---------- RECORDS PROVIDED
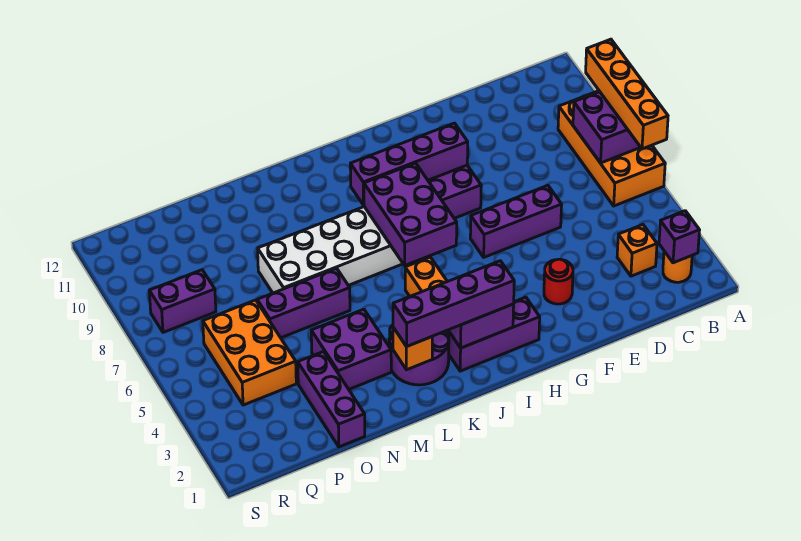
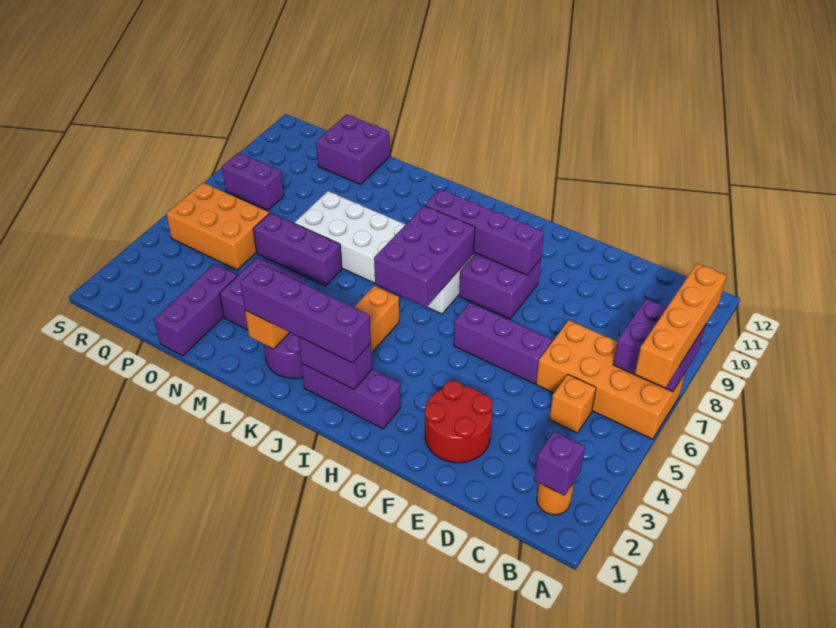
orange 2x4 brick [558,91,665,206] -> orange 2x4 brick turned to [536,320,685,439]
orange 1x1 brick [617,225,657,276] -> orange 1x1 brick moved to [549,374,596,433]
red 1x1 round brick [544,259,573,304] -> red 2x2 round brick [425,381,493,463]
none -> purple 2x2 brick [316,114,390,184]
orange 2x3 brick [203,300,296,405] -> orange 2x3 brick turned to [166,183,269,270]

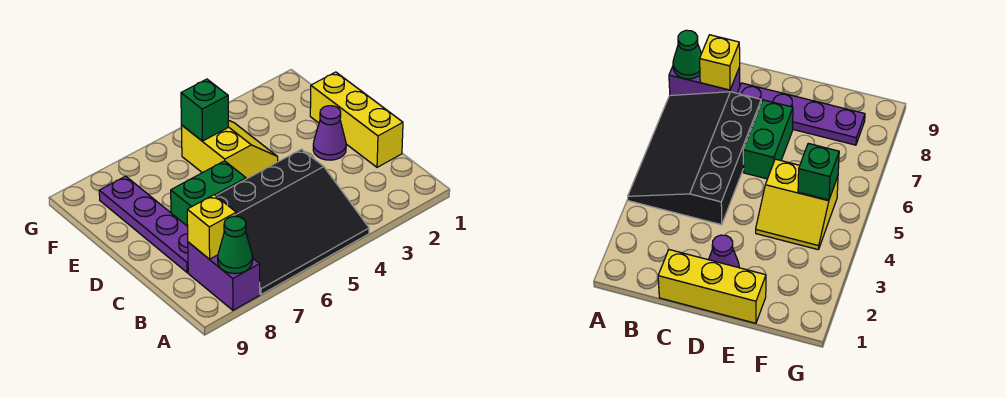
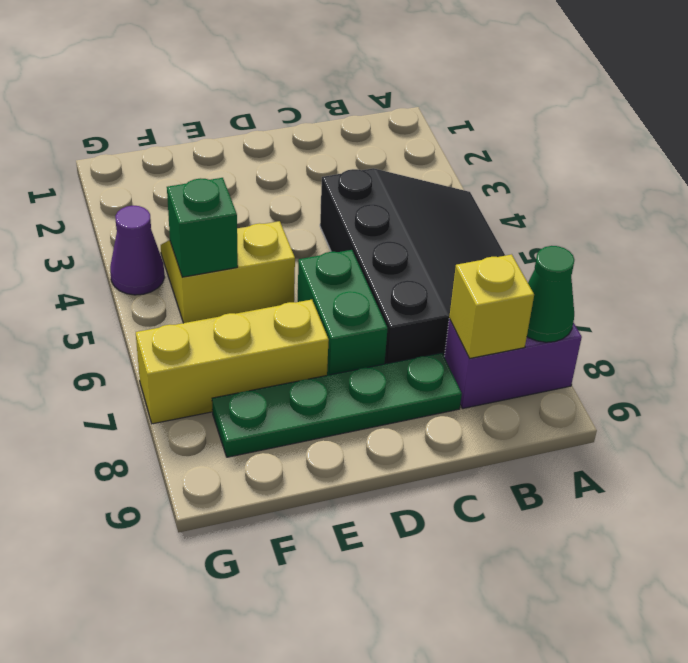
yellow 1x3 brick [310,72,403,167] -> yellow 1x3 brick moved to [136,300,329,424]
purple 1x4 plate [99,176,188,273] -> green 1x4 plate [212,353,462,457]
purple 1x1 cone [313,106,346,160] -> purple 1x1 cone moved to [110,206,165,295]

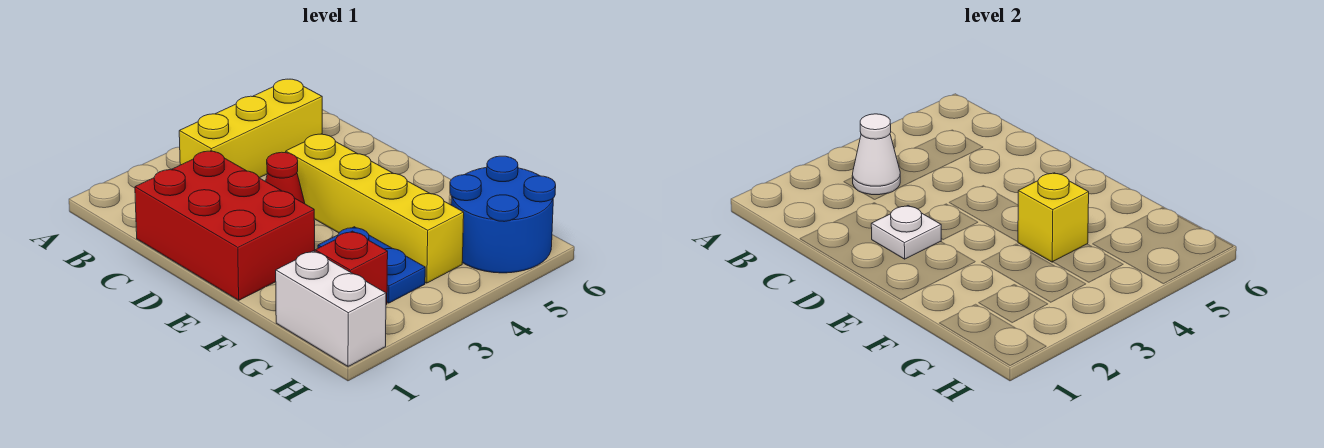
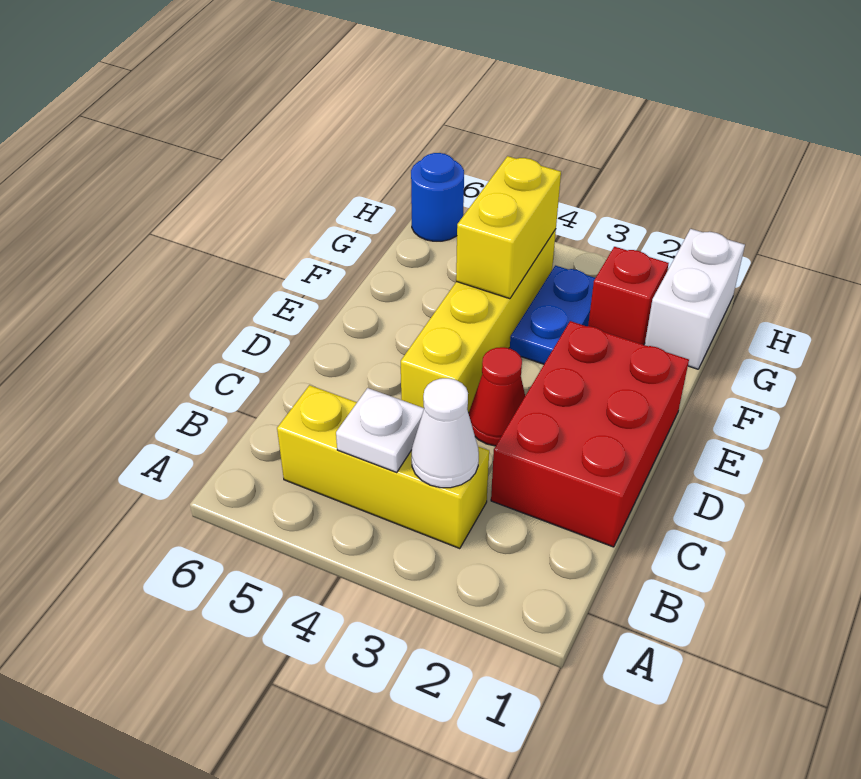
white 1x1 plate [871,206,941,259] -> white 1x1 plate moved to [336,388,424,472]
yellow 1x1 brick [1018,173,1089,262] -> yellow 1x2 brick [456,156,561,299]
blue 2x2 round brick [450,156,556,273] -> blue 1x1 round brick [411,153,464,241]

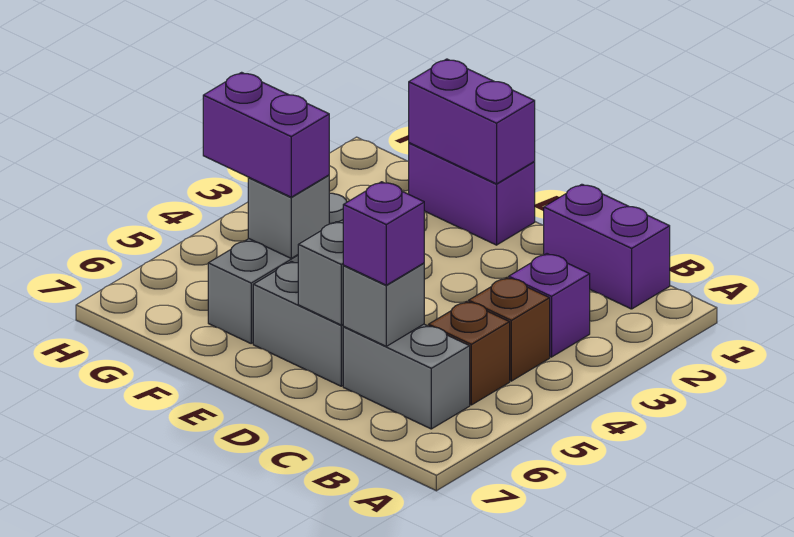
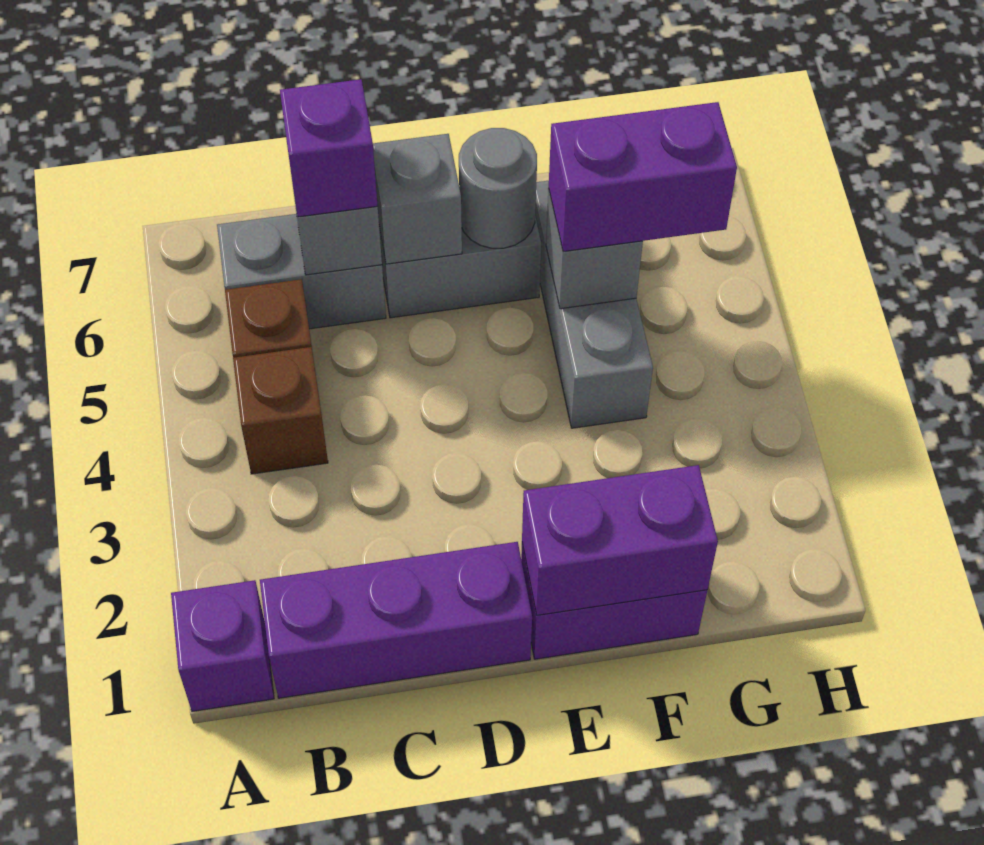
purple 1x2 brick [544,184,670,309] -> purple 1x3 brick [260,542,532,698]
purple 1x1 brick [509,254,590,357] -> purple 1x1 brick moved to [171,580,274,712]
none -> grey 1x1 round brick [459,128,537,248]

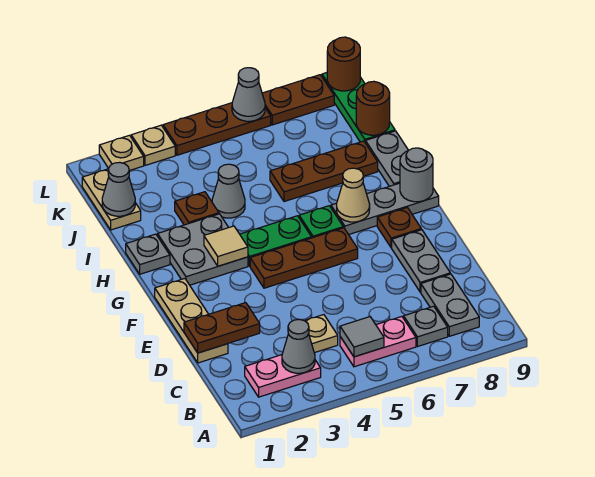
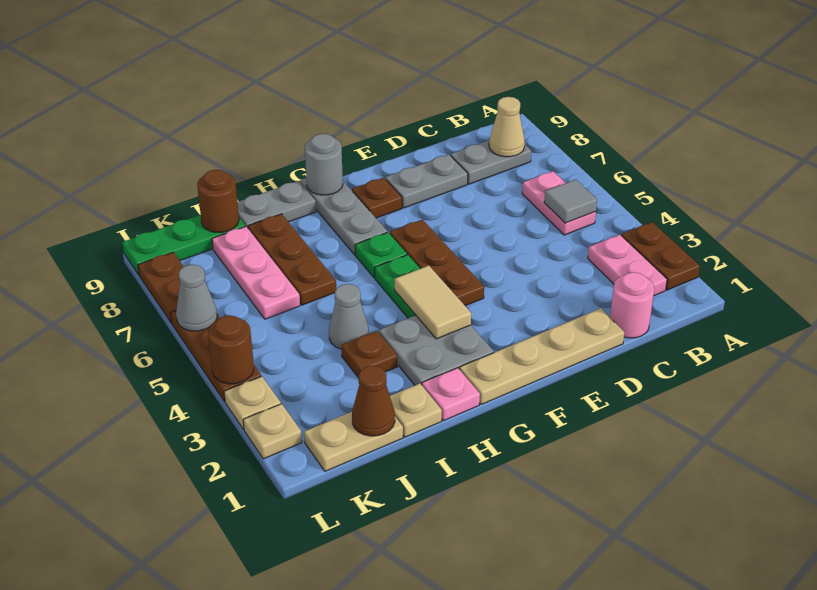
grey 1x1 cone [282,319,315,373] -> none
grey 1x1 plate [404,306,448,347] -> none
none -> pink 1x1 round brick [610,272,654,338]
tan 1x1 plate [305,315,338,353] -> tan 1x1 plate moved to [390,384,442,437]
tan 1x3 plate [155,279,228,363] -> tan 1x4 plate [460,308,625,404]
brown 1x2 plate [184,303,260,353] -> brown 1x2 plate moved to [621,222,700,290]
tan 1x1 tile [204,226,248,266] -> tan 1x2 tile [395,266,471,339]
tan 1x1 cone [337,168,370,222] -> tan 1x1 cone moved to [489,97,525,157]
grey 1x1 plate [126,234,170,274] -> pink 1x1 plate [422,368,480,421]
grey 1x1 cone [102,162,135,216] -> brown 1x1 cone [352,366,395,436]
none -> pink 1x3 plate [212,226,300,319]
brown 1x1 round brick [327,37,360,91] -> brown 1x1 round brick moved to [208,315,254,384]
--------------------
▸ **WHAT YOU WILL DO**: A verbatim copy of every record is required, with all pictures excluded.

▸ **WRITTEN ANSWER**:
orange 2x4 brick [558,91,665,206] -> orange 2x4 brick turned to [536,320,685,439]
orange 1x1 brick [617,225,657,276] -> orange 1x1 brick moved to [549,374,596,433]
red 1x1 round brick [544,259,573,304] -> red 2x2 round brick [425,381,493,463]
none -> purple 2x2 brick [316,114,390,184]
orange 2x3 brick [203,300,296,405] -> orange 2x3 brick turned to [166,183,269,270]

yellow 1x3 brick [310,72,403,167] -> yellow 1x3 brick moved to [136,300,329,424]
purple 1x4 plate [99,176,188,273] -> green 1x4 plate [212,353,462,457]
purple 1x1 cone [313,106,346,160] -> purple 1x1 cone moved to [110,206,165,295]

white 1x1 plate [871,206,941,259] -> white 1x1 plate moved to [336,388,424,472]
yellow 1x1 brick [1018,173,1089,262] -> yellow 1x2 brick [456,156,561,299]
blue 2x2 round brick [450,156,556,273] -> blue 1x1 round brick [411,153,464,241]

purple 1x2 brick [544,184,670,309] -> purple 1x3 brick [260,542,532,698]
purple 1x1 brick [509,254,590,357] -> purple 1x1 brick moved to [171,580,274,712]
none -> grey 1x1 round brick [459,128,537,248]

grey 1x1 cone [282,319,315,373] -> none
grey 1x1 plate [404,306,448,347] -> none
none -> pink 1x1 round brick [610,272,654,338]
tan 1x1 plate [305,315,338,353] -> tan 1x1 plate moved to [390,384,442,437]
tan 1x3 plate [155,279,228,363] -> tan 1x4 plate [460,308,625,404]
brown 1x2 plate [184,303,260,353] -> brown 1x2 plate moved to [621,222,700,290]
tan 1x1 tile [204,226,248,266] -> tan 1x2 tile [395,266,471,339]
tan 1x1 cone [337,168,370,222] -> tan 1x1 cone moved to [489,97,525,157]
grey 1x1 plate [126,234,170,274] -> pink 1x1 plate [422,368,480,421]
grey 1x1 cone [102,162,135,216] -> brown 1x1 cone [352,366,395,436]
none -> pink 1x3 plate [212,226,300,319]
brown 1x1 round brick [327,37,360,91] -> brown 1x1 round brick moved to [208,315,254,384]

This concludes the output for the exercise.